- Supplied records
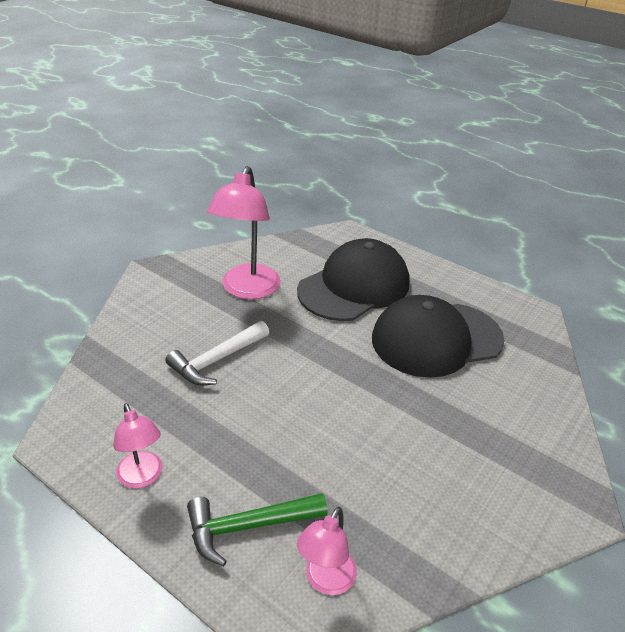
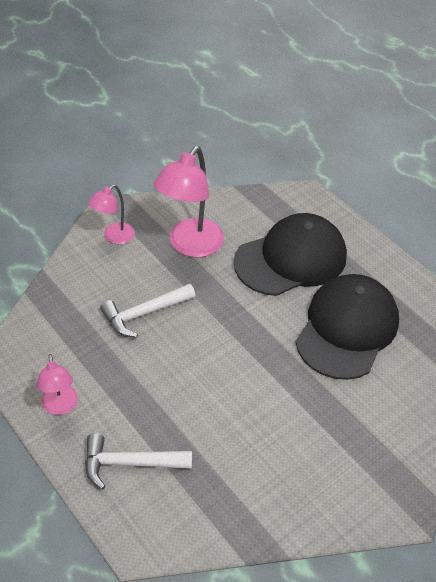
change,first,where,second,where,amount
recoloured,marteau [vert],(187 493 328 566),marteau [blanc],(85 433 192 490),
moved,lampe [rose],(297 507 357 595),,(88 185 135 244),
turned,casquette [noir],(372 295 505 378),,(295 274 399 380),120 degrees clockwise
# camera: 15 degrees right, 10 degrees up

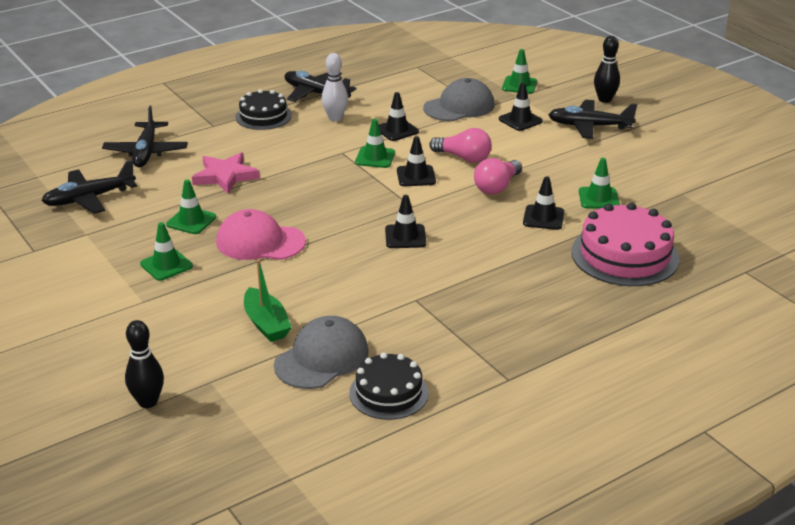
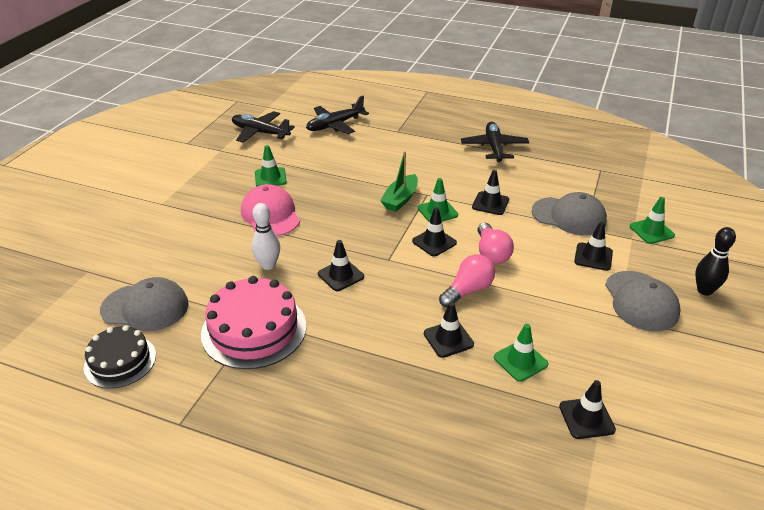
change,first,where,second,where,amount
moved,gâteau [rose],(571 202 680 286),,(201 276 306 369),
moved,quille [blanc],(322 53 348 121),,(252 203 280 270),
moved,bateau [vert],(244 259 292 342),,(380 151 418 212),
turned,ampoule [rose],(474 158 522 194),,(439 254 495 307),135 degrees clockwise
added,,,cône de chantier [noir],(559 380 616 439),
replaced,avion [noir],(548 100 637 139),casquette [gris],(605 271 681 331),
removed,quille [noir],(125 320 164 408),,,
removed,cône de chantier [vert],(140 222 193 281),,,
removed,étoile [rose],(192 152 260 194),,,
removed,gâteau [noir],(235 89 292 130),,,
# camera: 55 degrees right, 5 degrees up

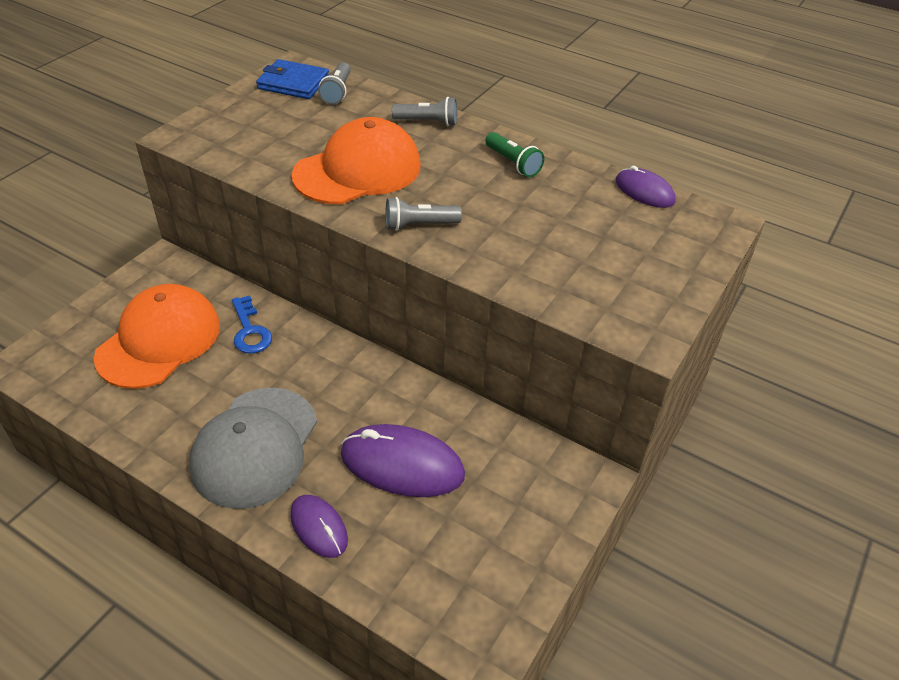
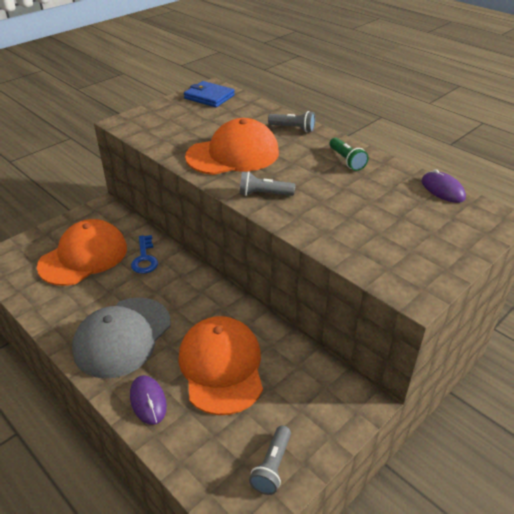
change,first,where,second,where,amount
replaced,souris [violet],(341 424 465 497),casquette [orange],(178 316 263 415),
moved,lampe de poche [gris],(318 62 351 105),,(249 425 291 495),
# camera: 15 degrees right, 5 degrees down

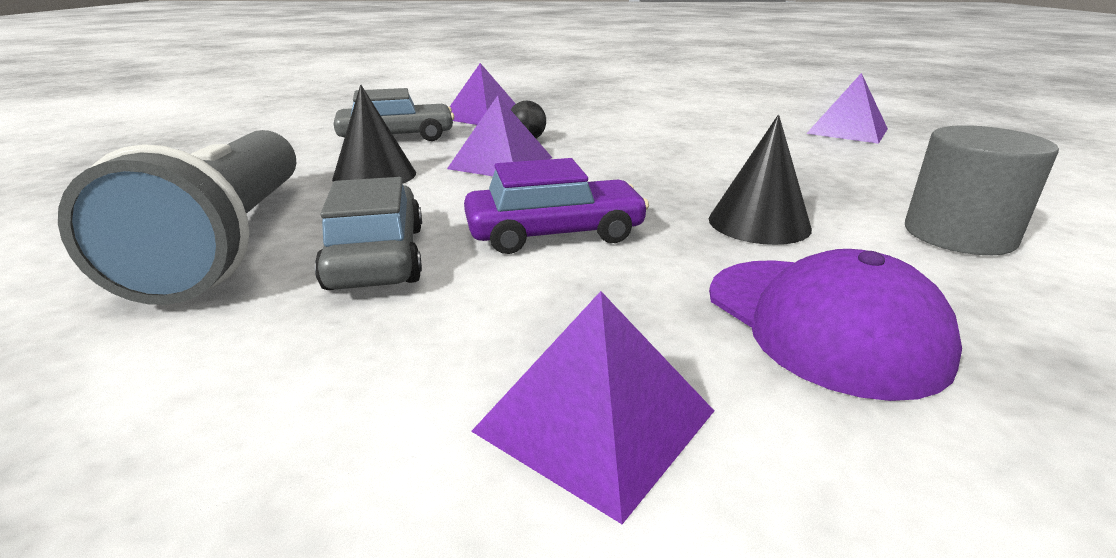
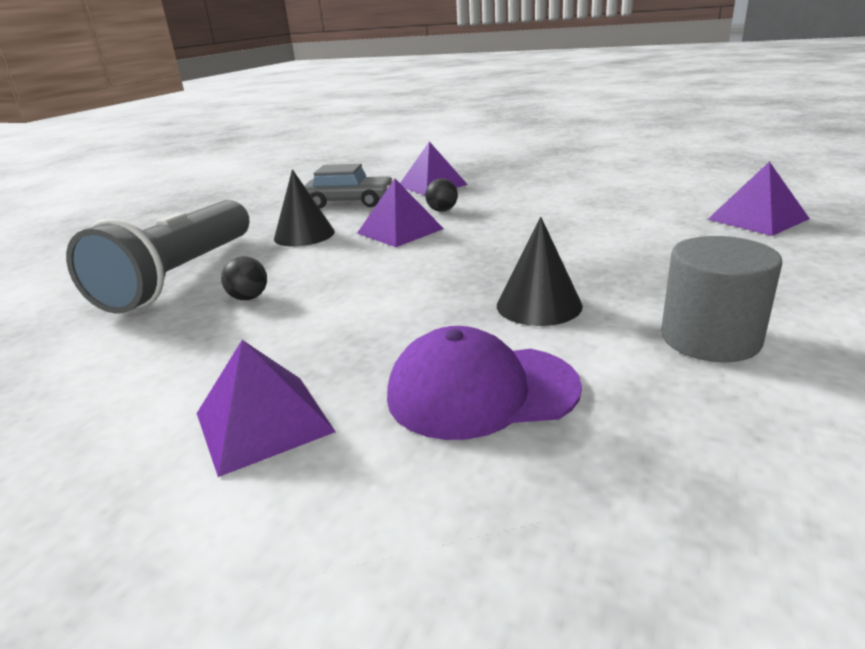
change,first,where,second,where,amount
replaced,voiture [gris],(315 177 422 290),balle [noir],(221 256 267 300),
turned,casquette [violet],(709 249 962 401),,(387 326 582 440),90 degrees clockwise
removed,voiture [violet],(464 158 649 254),,,
# camera: 25 degrees right, 0 degrees up

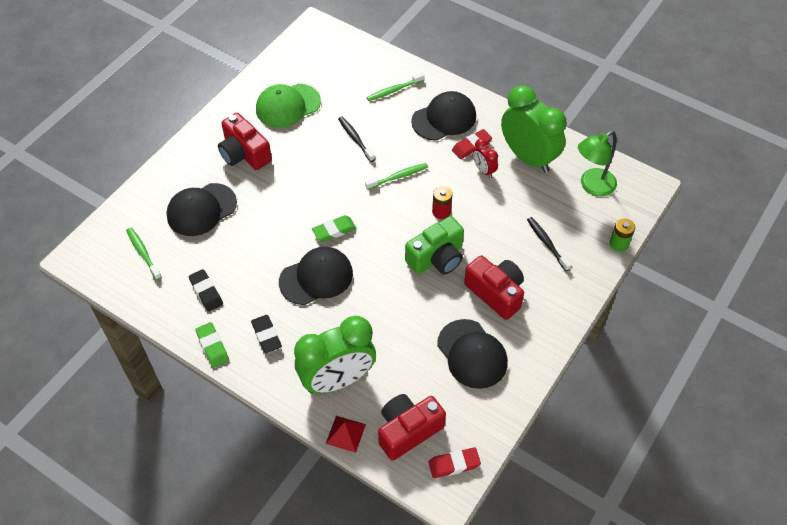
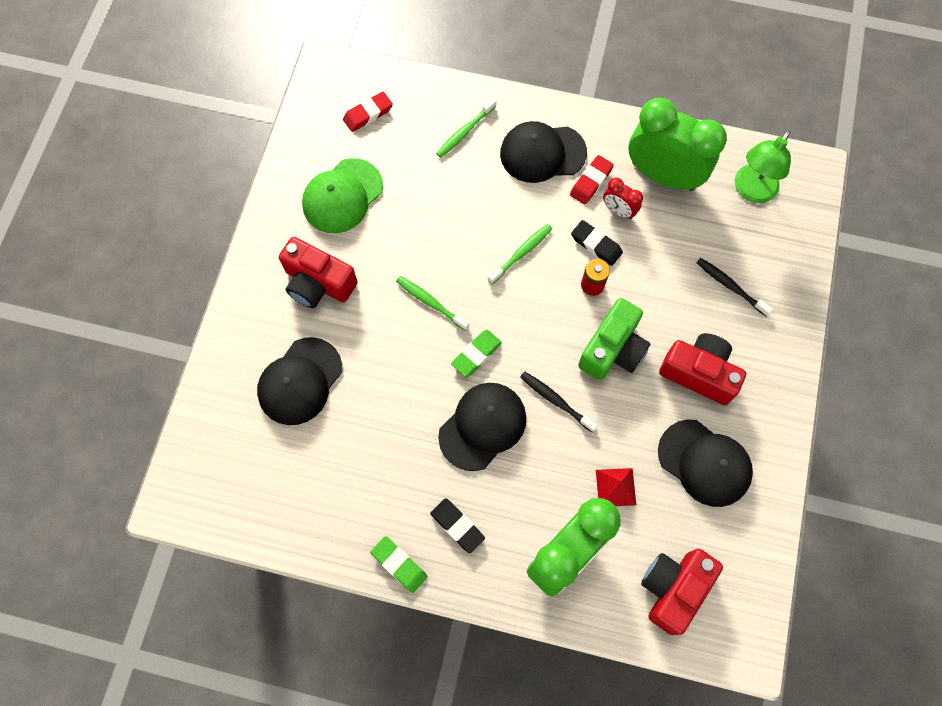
change,first,where,second,where,amount
moved,gomme [rouge],(428 447 481 478),,(343 92 393 132),
moved,brosse à dents [vert],(126 228 162 280),,(396 276 470 331),
turned,casquette [noir],(411 91 476 141),,(500 121 587 183),135 degrees counterclockwise
moved,brosse à dents [noir],(338 116 375 162),,(520 371 598 432),
moved,gomme [noir],(189 269 223 312),,(571 220 623 266),
moved,pyramide [rouge],(326 416 366 453),,(596 468 636 506),
removed,pile [vert],(610 218 635 252),,,
# camera: 20 degrees left, 15 degrees up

- Work request
Go through the material and select each line with the string "gâteau" in it.

- Finished task
moved,gâteau [rose],(571 202 680 286),,(201 276 306 369),
removed,gâteau [noir],(235 89 292 130),,,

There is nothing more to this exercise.